- _Aim of the task_: Word for word, copy out the data below, omitting pictures.

--- The data Enclosed Below ---

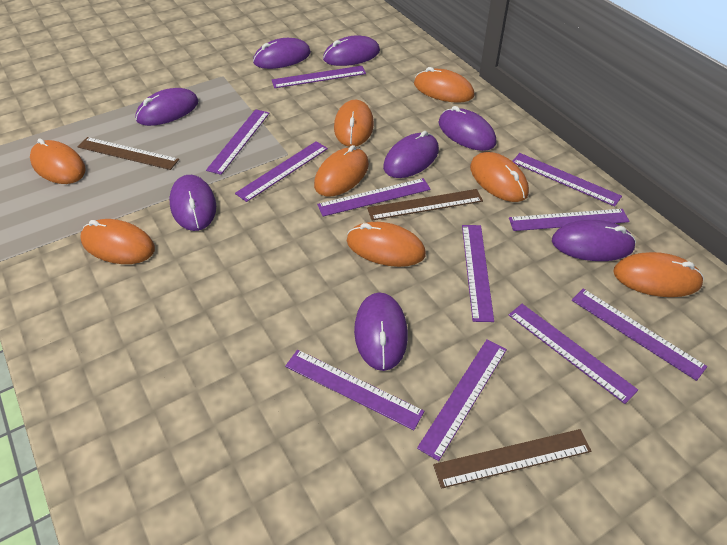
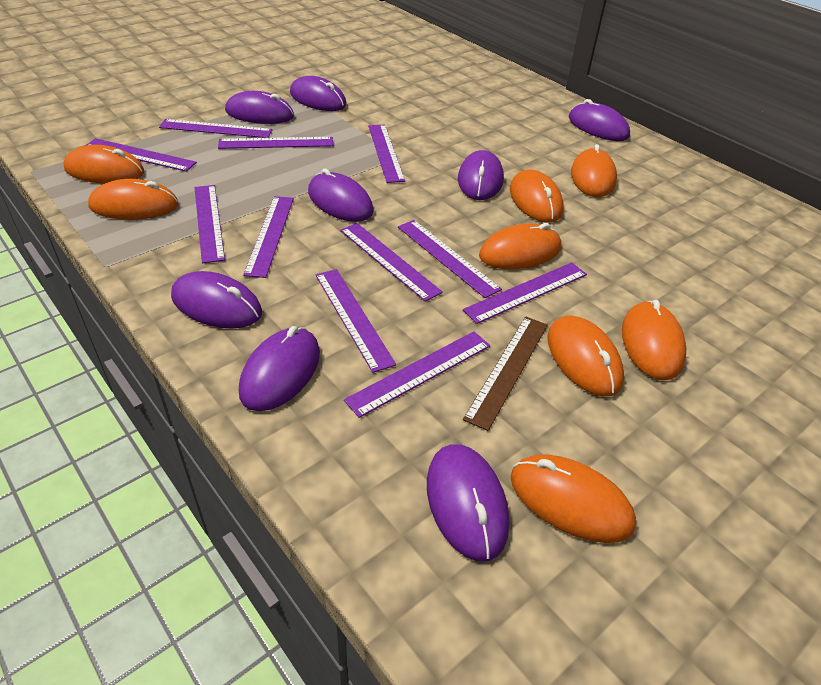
brown ruler: 3 -> 1

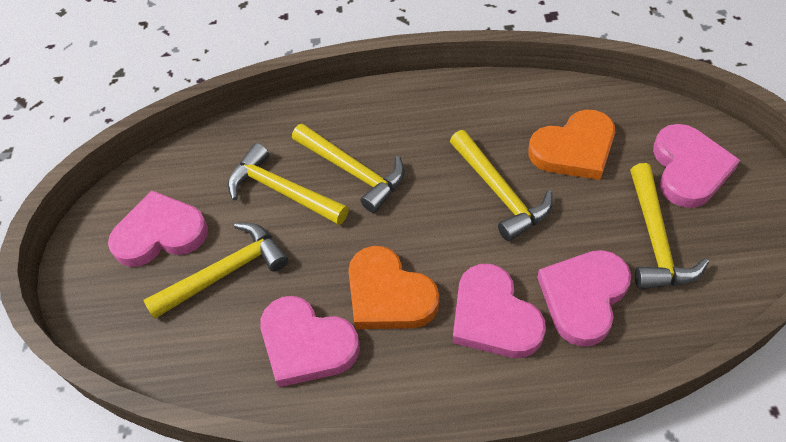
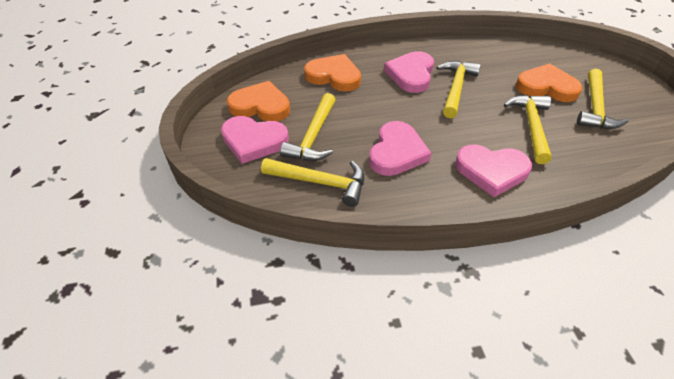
orange heart: 2 -> 3
pink heart: 5 -> 4

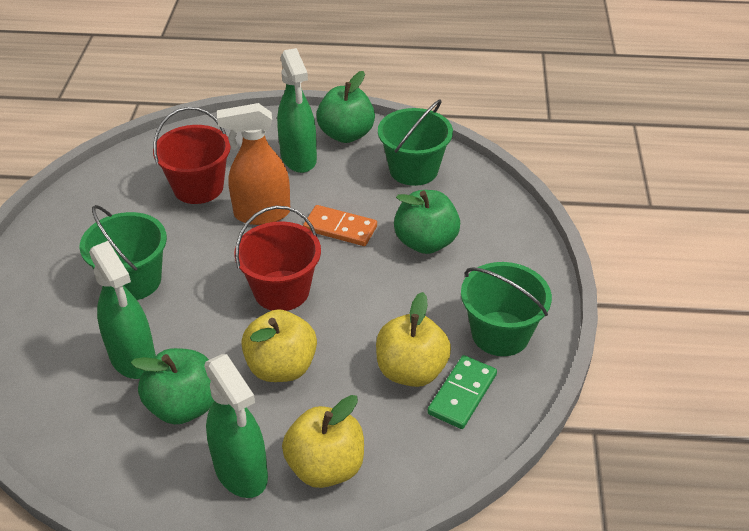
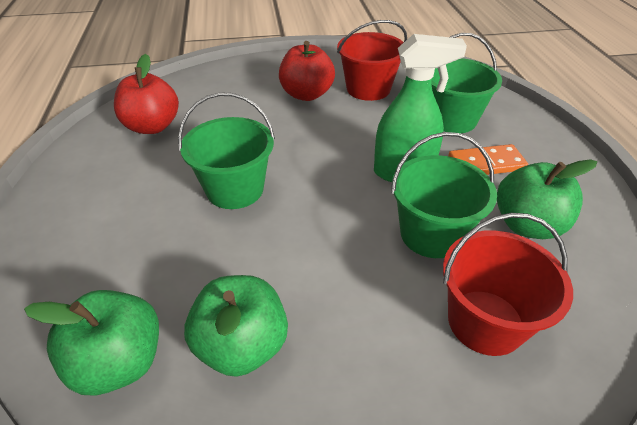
green domino: 1 -> 0
green spray bottle: 3 -> 1
orange spray bottle: 1 -> 0
red apple: 0 -> 2
yellow apple: 3 -> 0

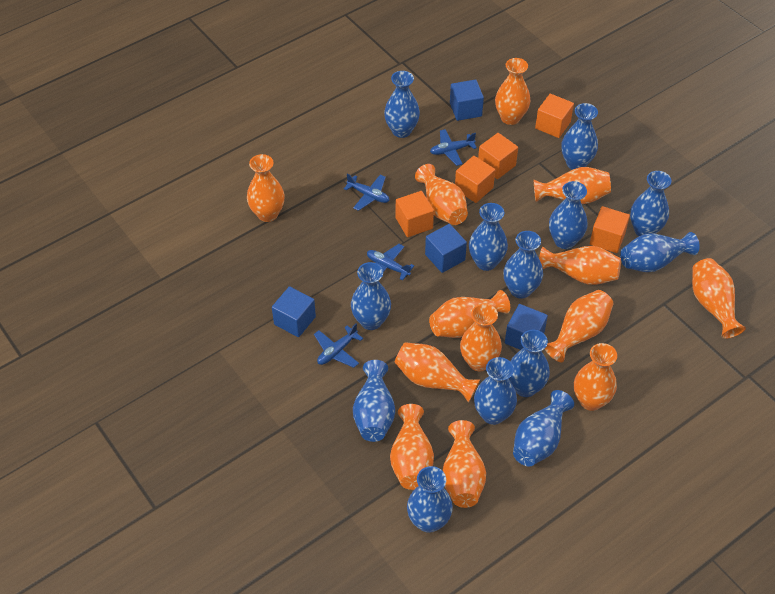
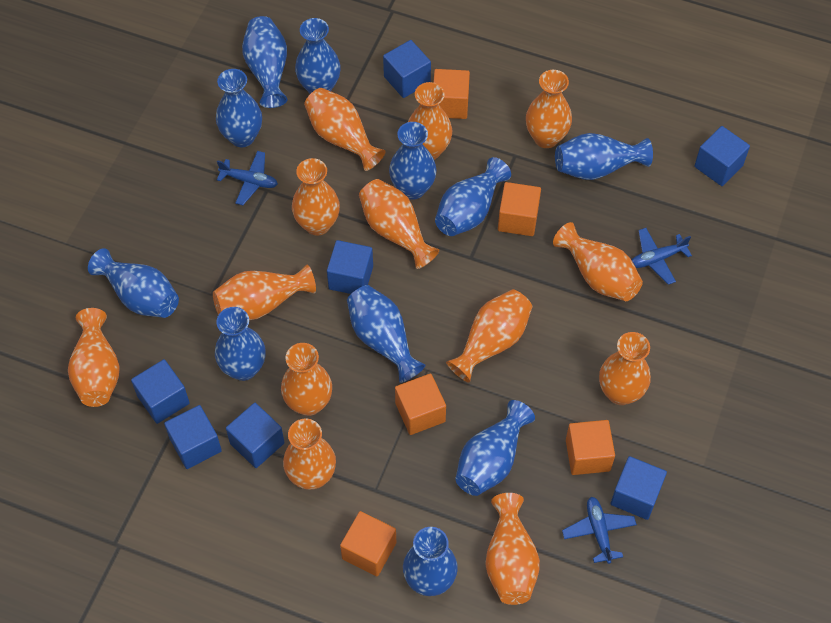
blue cube: 4 -> 7
blue plane: 4 -> 3
blue vase: 13 -> 11

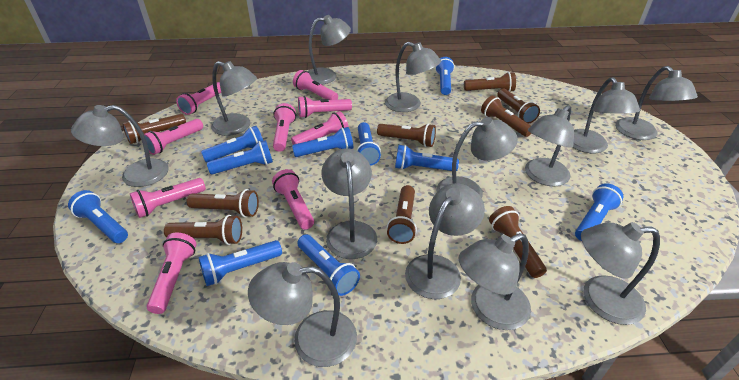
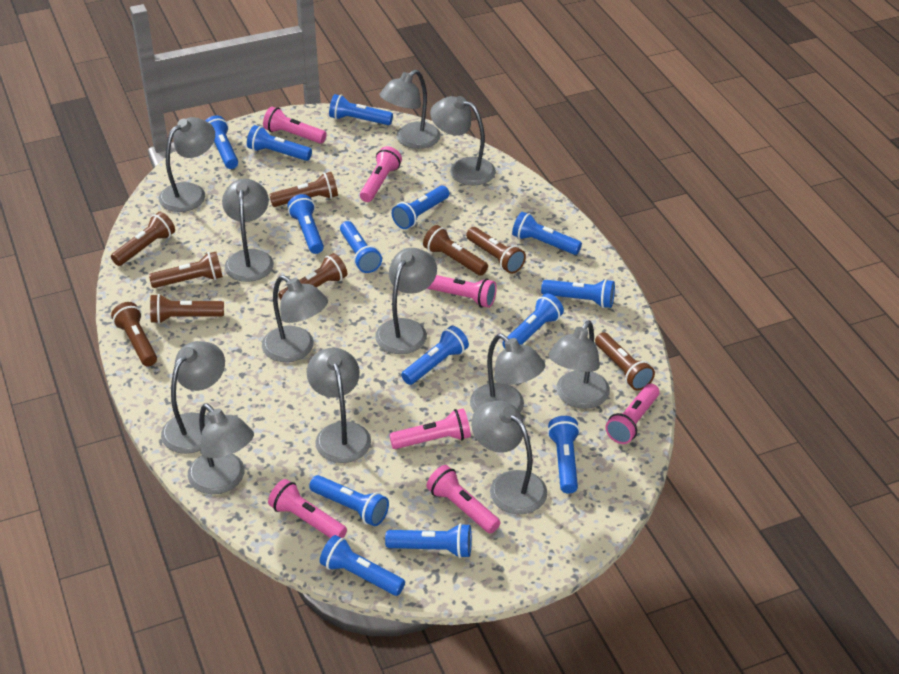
blue flashlight: 10 -> 14
grey lamp: 13 -> 12
pink flashlight: 9 -> 7

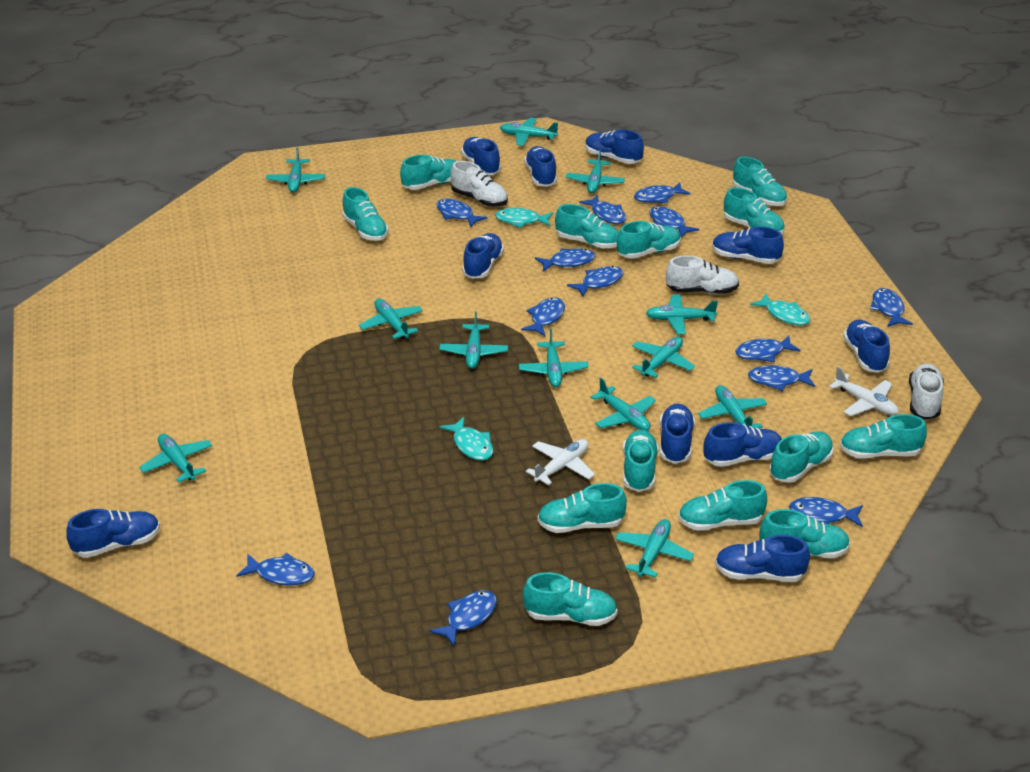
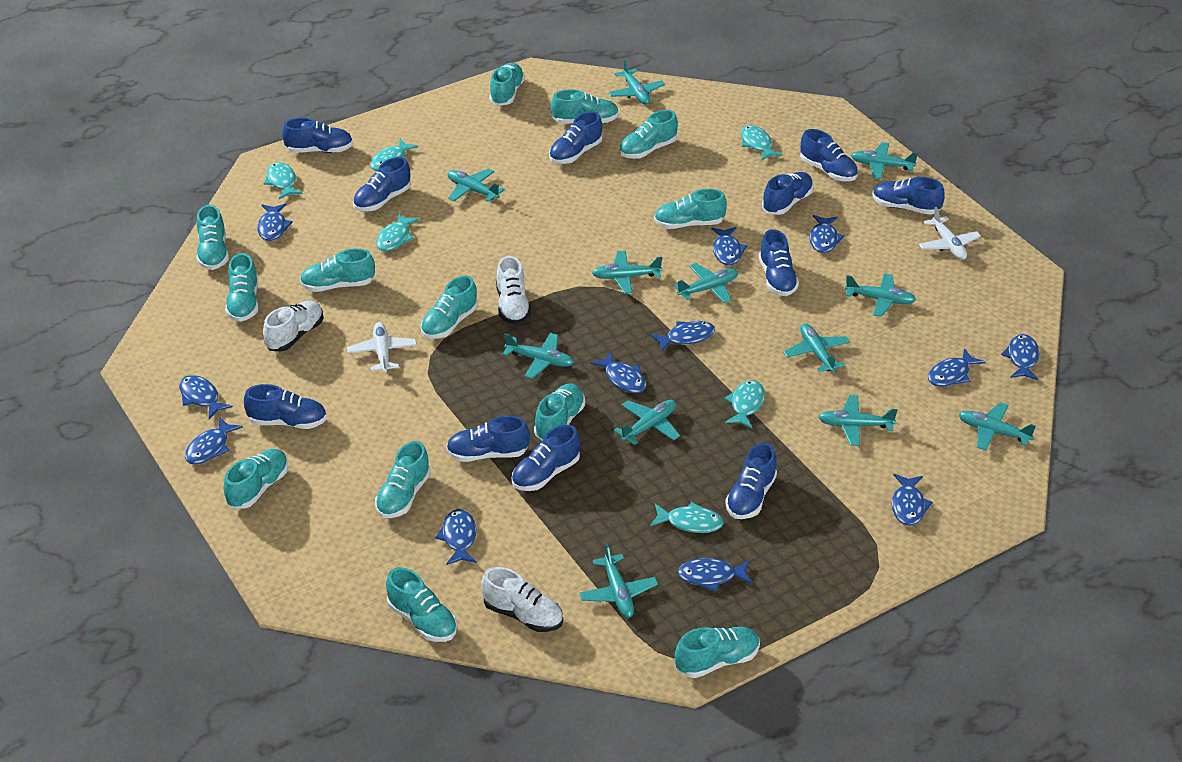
blue fish: 13 -> 12
blue shoe: 10 -> 11
turquoise fish: 3 -> 6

--- End of Enclosed The data ---

- _Response to the exercise_:
brown ruler: 3 -> 1

orange heart: 2 -> 3
pink heart: 5 -> 4

green domino: 1 -> 0
green spray bottle: 3 -> 1
orange spray bottle: 1 -> 0
red apple: 0 -> 2
yellow apple: 3 -> 0

blue cube: 4 -> 7
blue plane: 4 -> 3
blue vase: 13 -> 11

blue flashlight: 10 -> 14
grey lamp: 13 -> 12
pink flashlight: 9 -> 7

blue fish: 13 -> 12
blue shoe: 10 -> 11
turquoise fish: 3 -> 6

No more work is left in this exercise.